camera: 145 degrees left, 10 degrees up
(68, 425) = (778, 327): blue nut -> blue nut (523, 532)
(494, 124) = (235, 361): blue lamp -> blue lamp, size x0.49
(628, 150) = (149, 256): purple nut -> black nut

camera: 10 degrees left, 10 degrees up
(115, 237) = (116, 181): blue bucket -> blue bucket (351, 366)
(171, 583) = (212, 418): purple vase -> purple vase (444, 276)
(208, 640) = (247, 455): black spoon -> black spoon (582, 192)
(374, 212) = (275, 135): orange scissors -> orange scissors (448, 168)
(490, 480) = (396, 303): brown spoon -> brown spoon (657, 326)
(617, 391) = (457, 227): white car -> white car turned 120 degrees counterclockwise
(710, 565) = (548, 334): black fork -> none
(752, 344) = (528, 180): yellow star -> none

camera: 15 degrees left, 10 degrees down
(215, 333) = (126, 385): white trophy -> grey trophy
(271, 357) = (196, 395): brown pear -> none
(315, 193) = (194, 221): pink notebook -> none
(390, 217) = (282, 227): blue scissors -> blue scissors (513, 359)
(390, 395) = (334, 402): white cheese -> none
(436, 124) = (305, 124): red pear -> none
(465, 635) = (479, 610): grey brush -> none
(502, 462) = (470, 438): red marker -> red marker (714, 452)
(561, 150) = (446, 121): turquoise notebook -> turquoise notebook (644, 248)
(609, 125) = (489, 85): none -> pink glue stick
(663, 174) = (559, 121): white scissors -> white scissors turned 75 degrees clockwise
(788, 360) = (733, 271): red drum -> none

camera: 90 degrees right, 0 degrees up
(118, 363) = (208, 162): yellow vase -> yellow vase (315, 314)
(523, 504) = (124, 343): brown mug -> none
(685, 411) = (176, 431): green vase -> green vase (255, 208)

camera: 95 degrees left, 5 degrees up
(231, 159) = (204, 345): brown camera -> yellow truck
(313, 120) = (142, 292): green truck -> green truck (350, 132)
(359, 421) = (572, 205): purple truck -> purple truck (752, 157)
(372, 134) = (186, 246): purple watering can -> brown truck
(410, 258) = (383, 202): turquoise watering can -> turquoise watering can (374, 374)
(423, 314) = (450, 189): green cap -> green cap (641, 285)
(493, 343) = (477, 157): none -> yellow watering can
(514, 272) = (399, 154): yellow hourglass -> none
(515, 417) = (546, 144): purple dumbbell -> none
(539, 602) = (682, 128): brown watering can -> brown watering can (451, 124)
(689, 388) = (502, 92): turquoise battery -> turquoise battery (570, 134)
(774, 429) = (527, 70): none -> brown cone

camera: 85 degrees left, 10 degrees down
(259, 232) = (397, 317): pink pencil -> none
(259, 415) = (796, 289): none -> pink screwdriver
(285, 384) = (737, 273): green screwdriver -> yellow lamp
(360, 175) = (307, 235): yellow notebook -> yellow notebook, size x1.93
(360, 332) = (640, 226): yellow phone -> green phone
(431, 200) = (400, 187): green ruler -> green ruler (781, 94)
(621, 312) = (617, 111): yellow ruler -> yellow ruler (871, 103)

=-=-=

Transcribe the listing in full, keeping every line exact.

camera: 145 degrees left, 10 degrees up
(68, 425) = (778, 327): blue nut -> blue nut (523, 532)
(494, 124) = (235, 361): blue lamp -> blue lamp, size x0.49
(628, 150) = (149, 256): purple nut -> black nut

camera: 10 degrees left, 10 degrees up
(115, 237) = (116, 181): blue bucket -> blue bucket (351, 366)
(171, 583) = (212, 418): purple vase -> purple vase (444, 276)
(208, 640) = (247, 455): black spoon -> black spoon (582, 192)
(374, 212) = (275, 135): orange scissors -> orange scissors (448, 168)
(490, 480) = (396, 303): brown spoon -> brown spoon (657, 326)
(617, 391) = (457, 227): white car -> white car turned 120 degrees counterclockwise
(710, 565) = (548, 334): black fork -> none
(752, 344) = (528, 180): yellow star -> none

camera: 15 degrees left, 10 degrees down
(215, 333) = (126, 385): white trophy -> grey trophy
(271, 357) = (196, 395): brown pear -> none
(315, 193) = (194, 221): pink notebook -> none
(390, 217) = (282, 227): blue scissors -> blue scissors (513, 359)
(390, 395) = (334, 402): white cheese -> none
(436, 124) = (305, 124): red pear -> none
(465, 635) = (479, 610): grey brush -> none
(502, 462) = (470, 438): red marker -> red marker (714, 452)
(561, 150) = (446, 121): turquoise notebook -> turquoise notebook (644, 248)
(609, 125) = (489, 85): none -> pink glue stick
(663, 174) = (559, 121): white scissors -> white scissors turned 75 degrees clockwise
(788, 360) = (733, 271): red drum -> none

camera: 90 degrees right, 0 degrees up
(118, 363) = (208, 162): yellow vase -> yellow vase (315, 314)
(523, 504) = (124, 343): brown mug -> none
(685, 411) = (176, 431): green vase -> green vase (255, 208)

camera: 95 degrees left, 5 degrees up
(231, 159) = (204, 345): brown camera -> yellow truck
(313, 120) = (142, 292): green truck -> green truck (350, 132)
(359, 421) = (572, 205): purple truck -> purple truck (752, 157)
(372, 134) = (186, 246): purple watering can -> brown truck
(410, 258) = (383, 202): turquoise watering can -> turquoise watering can (374, 374)
(423, 314) = (450, 189): green cap -> green cap (641, 285)
(493, 343) = (477, 157): none -> yellow watering can
(514, 272) = (399, 154): yellow hourglass -> none
(515, 417) = (546, 144): purple dumbbell -> none
(539, 602) = (682, 128): brown watering can -> brown watering can (451, 124)
(689, 388) = (502, 92): turquoise battery -> turquoise battery (570, 134)
(774, 429) = (527, 70): none -> brown cone

camera: 85 degrees left, 10 degrees down
(259, 232) = (397, 317): pink pencil -> none
(259, 415) = (796, 289): none -> pink screwdriver
(285, 384) = (737, 273): green screwdriver -> yellow lamp
(360, 175) = (307, 235): yellow notebook -> yellow notebook, size x1.93
(360, 332) = (640, 226): yellow phone -> green phone
(431, 200) = (400, 187): green ruler -> green ruler (781, 94)
(621, 312) = (617, 111): yellow ruler -> yellow ruler (871, 103)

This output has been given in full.